## Work instruction
Each line of the records is to be returned verbatim, with the images omitted.

## Given data
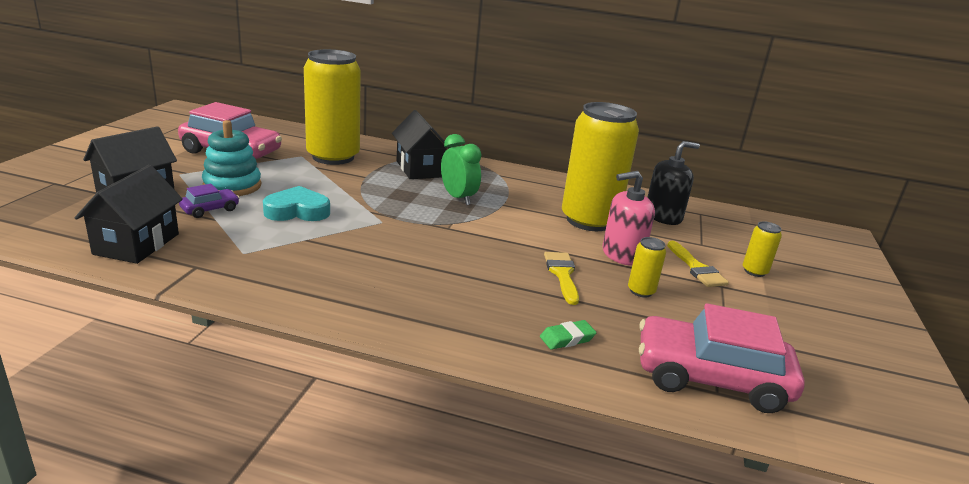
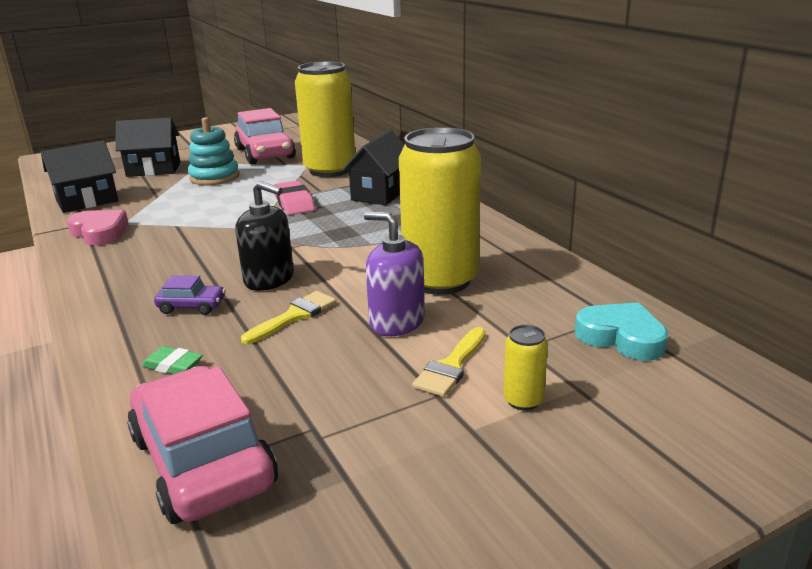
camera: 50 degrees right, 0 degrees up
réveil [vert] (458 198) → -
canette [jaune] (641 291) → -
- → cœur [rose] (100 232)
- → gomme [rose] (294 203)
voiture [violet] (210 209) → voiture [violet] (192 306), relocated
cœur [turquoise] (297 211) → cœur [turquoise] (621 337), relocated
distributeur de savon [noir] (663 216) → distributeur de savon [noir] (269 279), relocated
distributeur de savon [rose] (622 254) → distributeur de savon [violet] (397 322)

## Reply to the exercise
camera: 50 degrees right, 0 degrees up
réveil [vert] (458 198) → -
canette [jaune] (641 291) → -
- → cœur [rose] (100 232)
- → gomme [rose] (294 203)
voiture [violet] (210 209) → voiture [violet] (192 306), relocated
cœur [turquoise] (297 211) → cœur [turquoise] (621 337), relocated
distributeur de savon [noir] (663 216) → distributeur de savon [noir] (269 279), relocated
distributeur de savon [rose] (622 254) → distributeur de savon [violet] (397 322)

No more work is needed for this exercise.